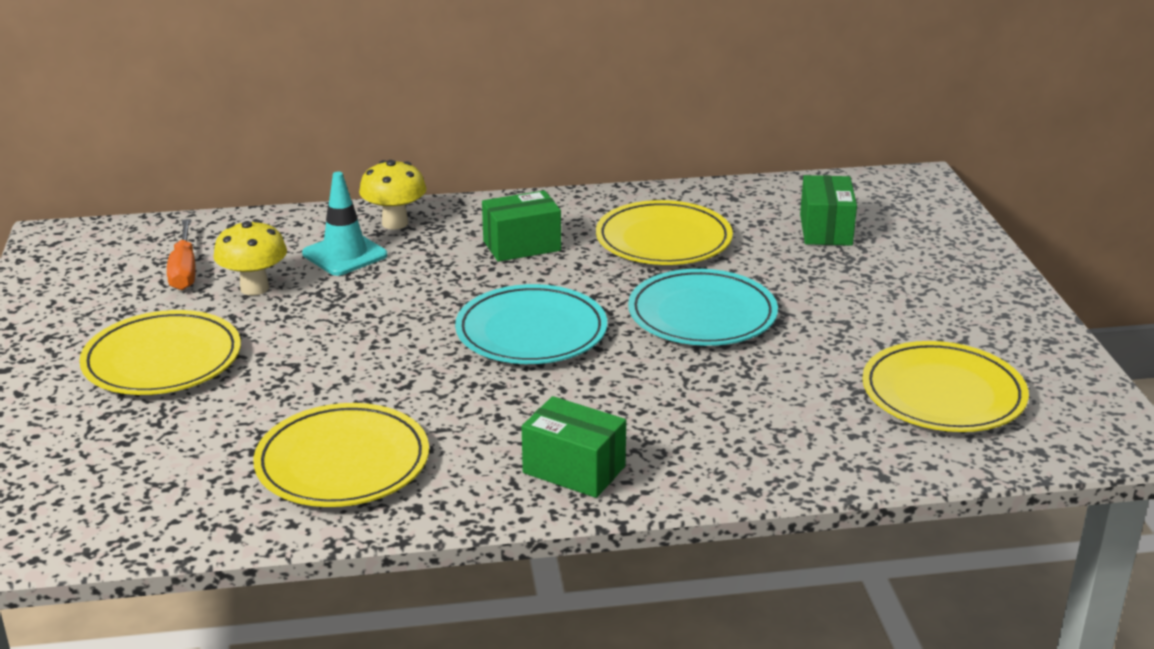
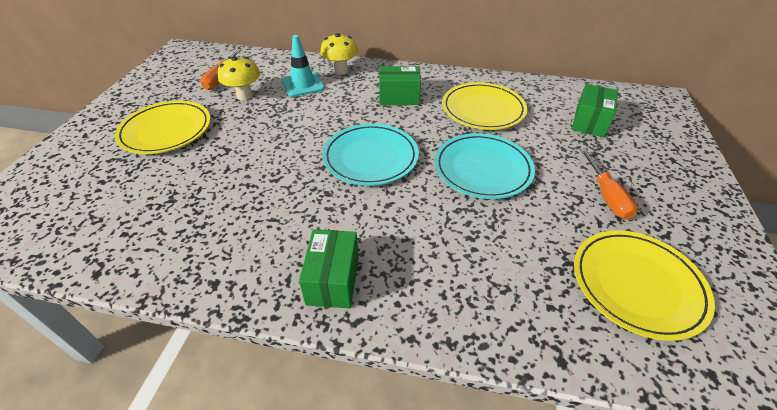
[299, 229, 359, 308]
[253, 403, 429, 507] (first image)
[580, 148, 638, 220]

===============

ASSIGNMENT:
Print the complete listing exactly as it stands, without its pictures.

FINAL ANSWER:
[299, 229, 359, 308]
[253, 403, 429, 507] (first image)
[580, 148, 638, 220]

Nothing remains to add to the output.